## Task details
Begin at the line containing "(495, 221) = (898, 259): white" and copy each line exactly through the end of the records, leaving out what comes before.

· · · · ·

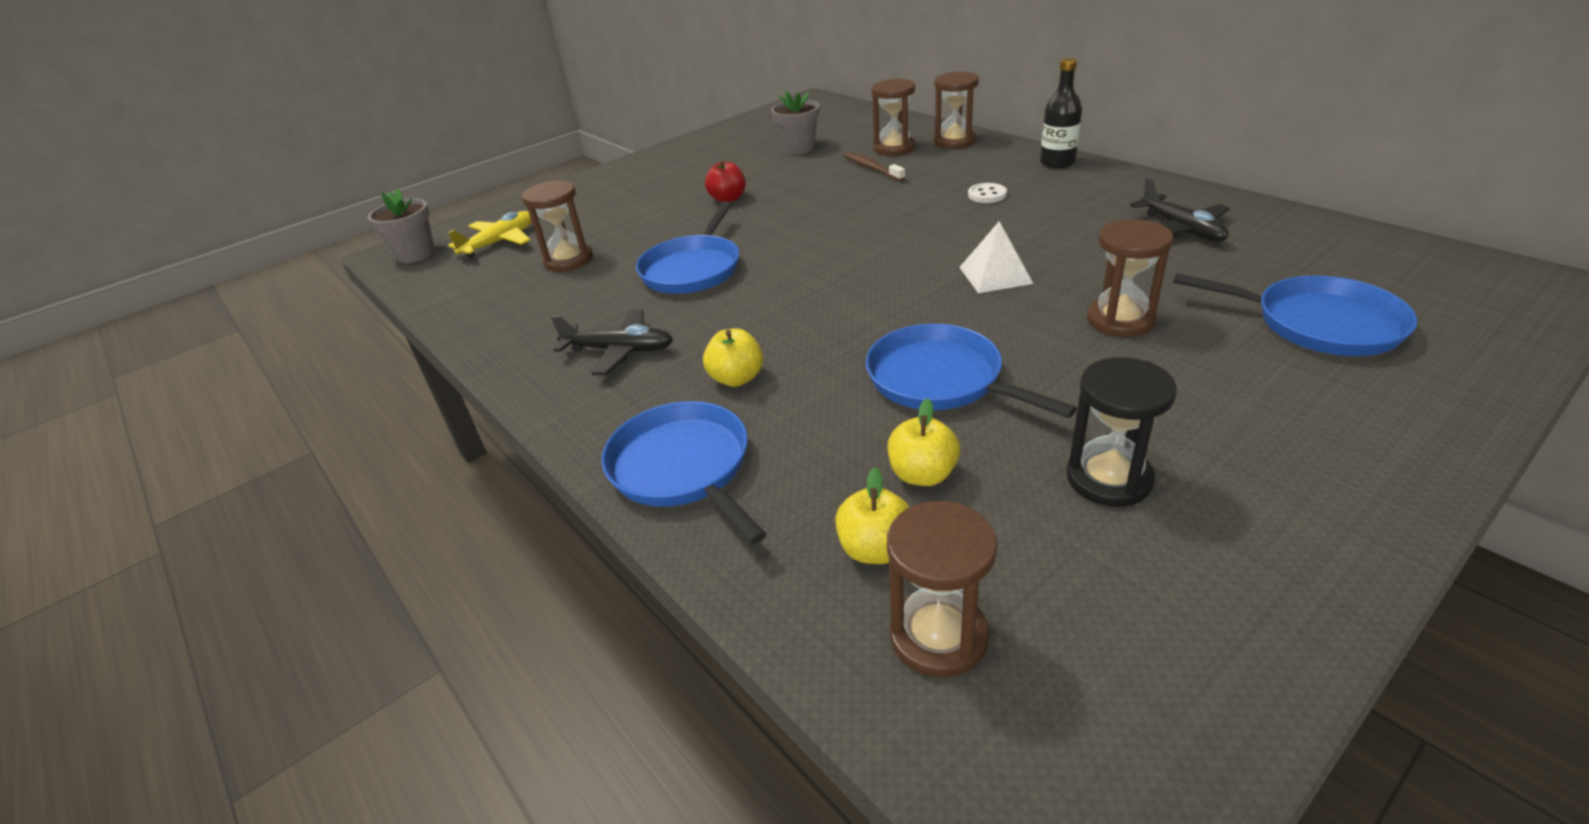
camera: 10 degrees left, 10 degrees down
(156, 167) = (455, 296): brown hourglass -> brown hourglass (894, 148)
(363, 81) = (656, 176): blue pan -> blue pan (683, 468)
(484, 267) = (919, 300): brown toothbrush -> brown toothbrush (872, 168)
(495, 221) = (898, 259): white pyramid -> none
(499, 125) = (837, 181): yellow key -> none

· · · · ·

## Expected answer
(495, 221) = (898, 259): white pyramid -> none
(499, 125) = (837, 181): yellow key -> none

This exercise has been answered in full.